Extracted information: Begin
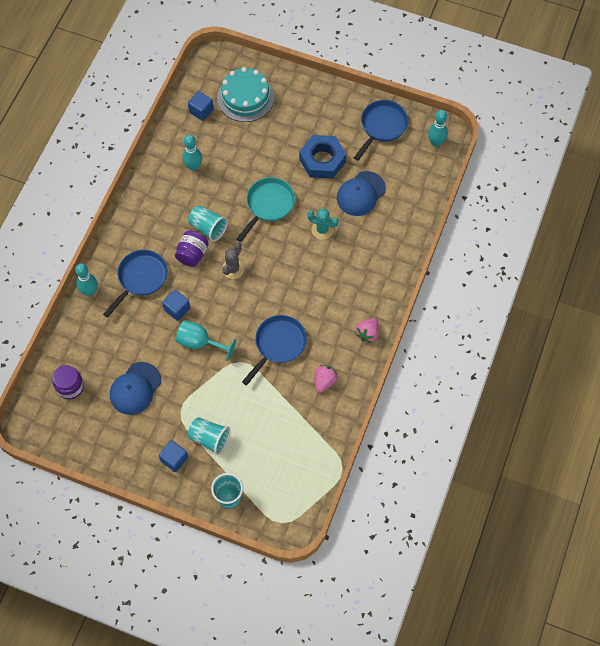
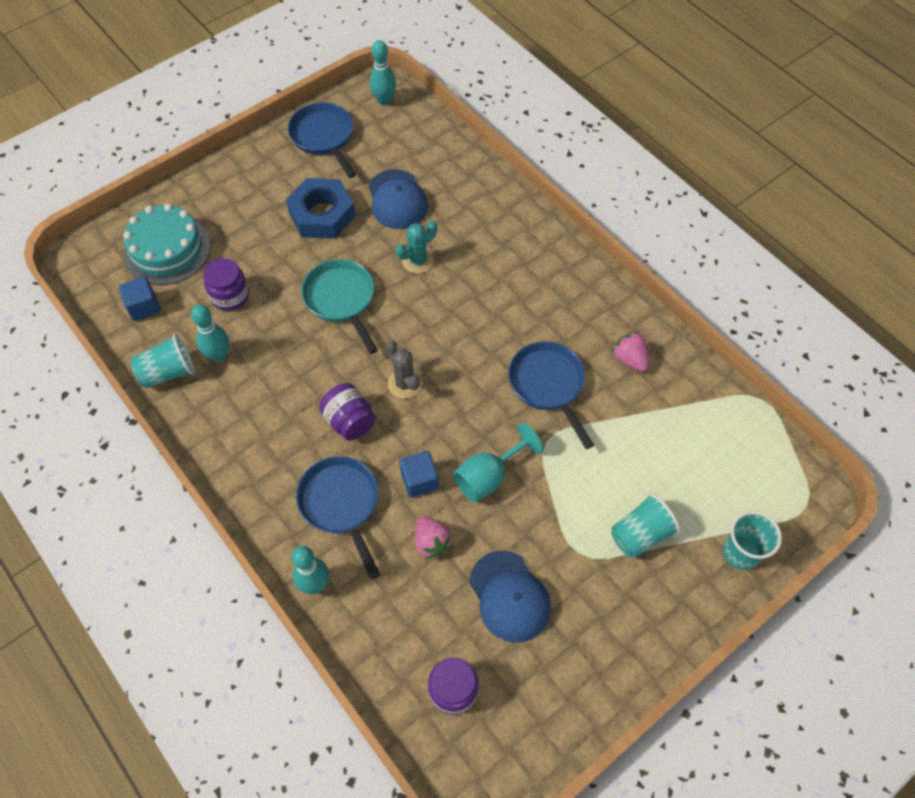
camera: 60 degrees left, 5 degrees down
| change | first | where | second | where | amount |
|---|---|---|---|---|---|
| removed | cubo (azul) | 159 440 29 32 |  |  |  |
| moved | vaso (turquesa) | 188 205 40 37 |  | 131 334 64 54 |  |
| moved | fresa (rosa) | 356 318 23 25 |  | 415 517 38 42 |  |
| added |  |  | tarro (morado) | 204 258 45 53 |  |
Extracted information: End
- **Your goal**
Images must not appear in the copy; reproduce everything else in the records verbatim.

- **Response**
camera: 60 degrees left, 5 degrees down
| change | first | where | second | where | amount |
|---|---|---|---|---|---|
| removed | cubo (azul) | 159 440 29 32 |  |  |  |
| moved | vaso (turquesa) | 188 205 40 37 |  | 131 334 64 54 |  |
| moved | fresa (rosa) | 356 318 23 25 |  | 415 517 38 42 |  |
| added |  |  | tarro (morado) | 204 258 45 53 |  |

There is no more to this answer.